Which lines in the records below contain the word "elsewhere"? Return each of them.

[Scene images with change listings]
=== Begin Enclosure ===

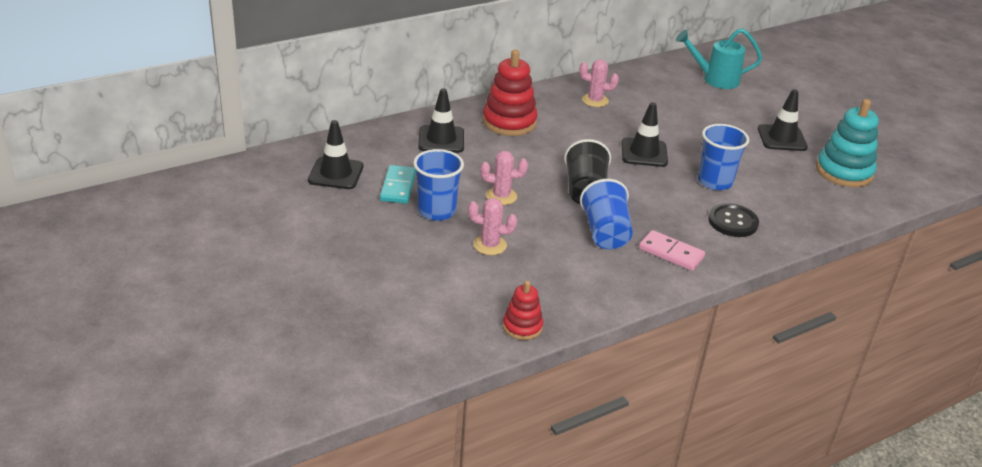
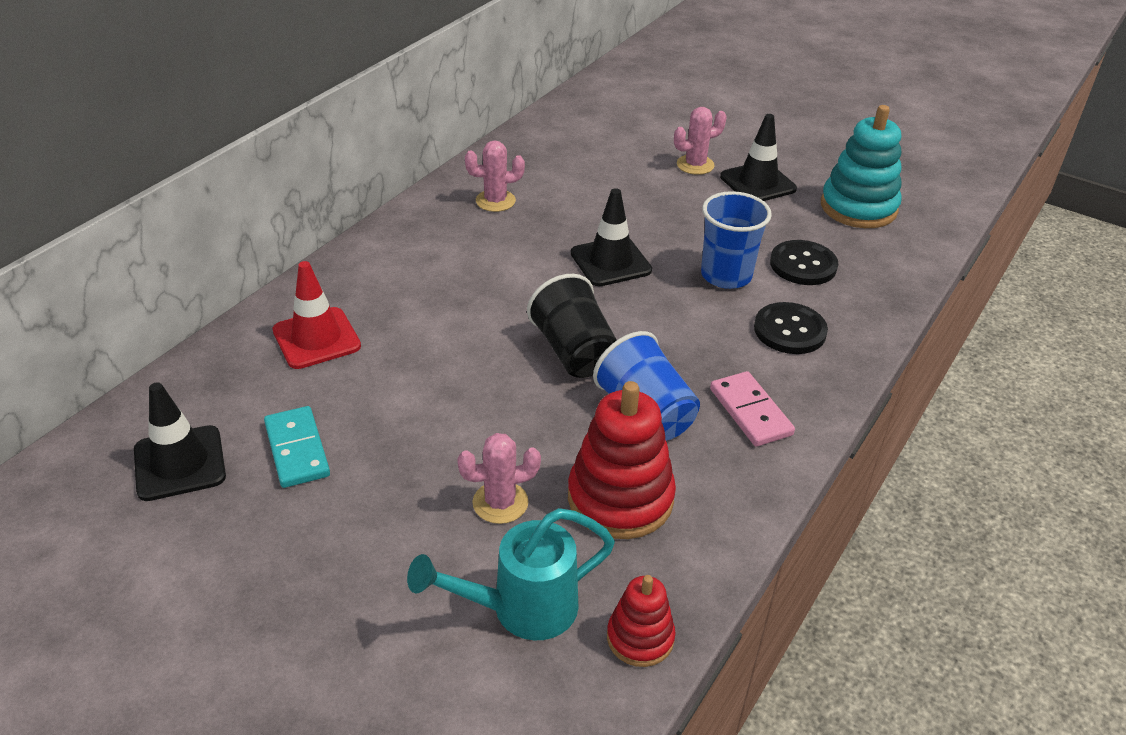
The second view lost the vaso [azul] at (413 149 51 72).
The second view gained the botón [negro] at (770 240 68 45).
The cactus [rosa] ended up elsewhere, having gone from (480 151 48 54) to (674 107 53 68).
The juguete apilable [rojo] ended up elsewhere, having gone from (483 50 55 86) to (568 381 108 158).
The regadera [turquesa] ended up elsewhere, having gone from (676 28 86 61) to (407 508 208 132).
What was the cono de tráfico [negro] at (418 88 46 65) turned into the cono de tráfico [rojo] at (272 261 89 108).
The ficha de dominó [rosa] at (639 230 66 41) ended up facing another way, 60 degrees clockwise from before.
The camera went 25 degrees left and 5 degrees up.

=== End Enclosure ===

FINISHED TASK |
The cactus [rosa] ended up elsewhere, having gone from (480 151 48 54) to (674 107 53 68).
The juguete apilable [rojo] ended up elsewhere, having gone from (483 50 55 86) to (568 381 108 158).
The regadera [turquesa] ended up elsewhere, having gone from (676 28 86 61) to (407 508 208 132).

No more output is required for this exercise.